> _Exercise objective_
Filter the entries below down to the lines that hold "none".

(Object correspondence data)

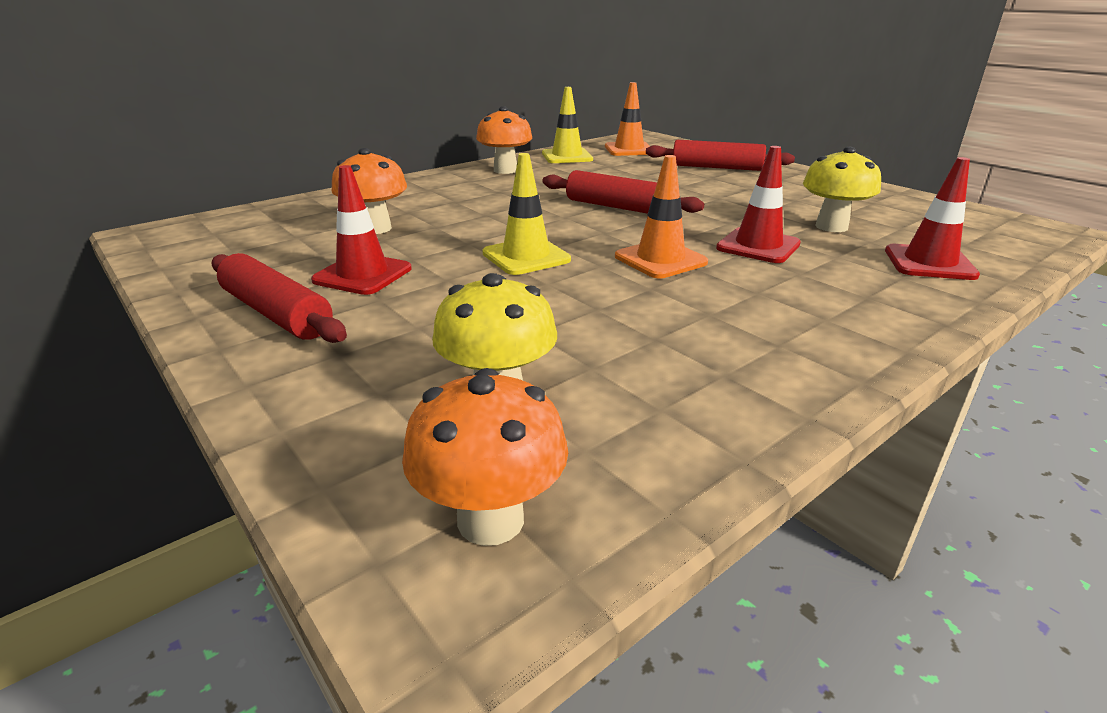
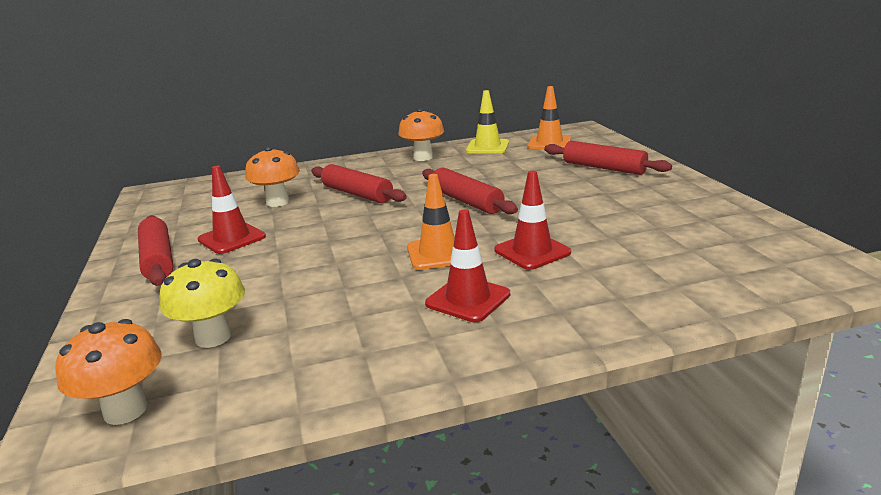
camera: 25 degrees right, 5 degrees down
yellow traffic cone [482,153,571,275] -> none
yellow mushroom [803,147,881,232] -> none
red traffic cone [885,157,980,280] -> red traffic cone moved to [425,210,510,322]
none -> red rolling pin [311,164,407,203]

> _Answer to the problem_
yellow traffic cone [482,153,571,275] -> none
yellow mushroom [803,147,881,232] -> none
none -> red rolling pin [311,164,407,203]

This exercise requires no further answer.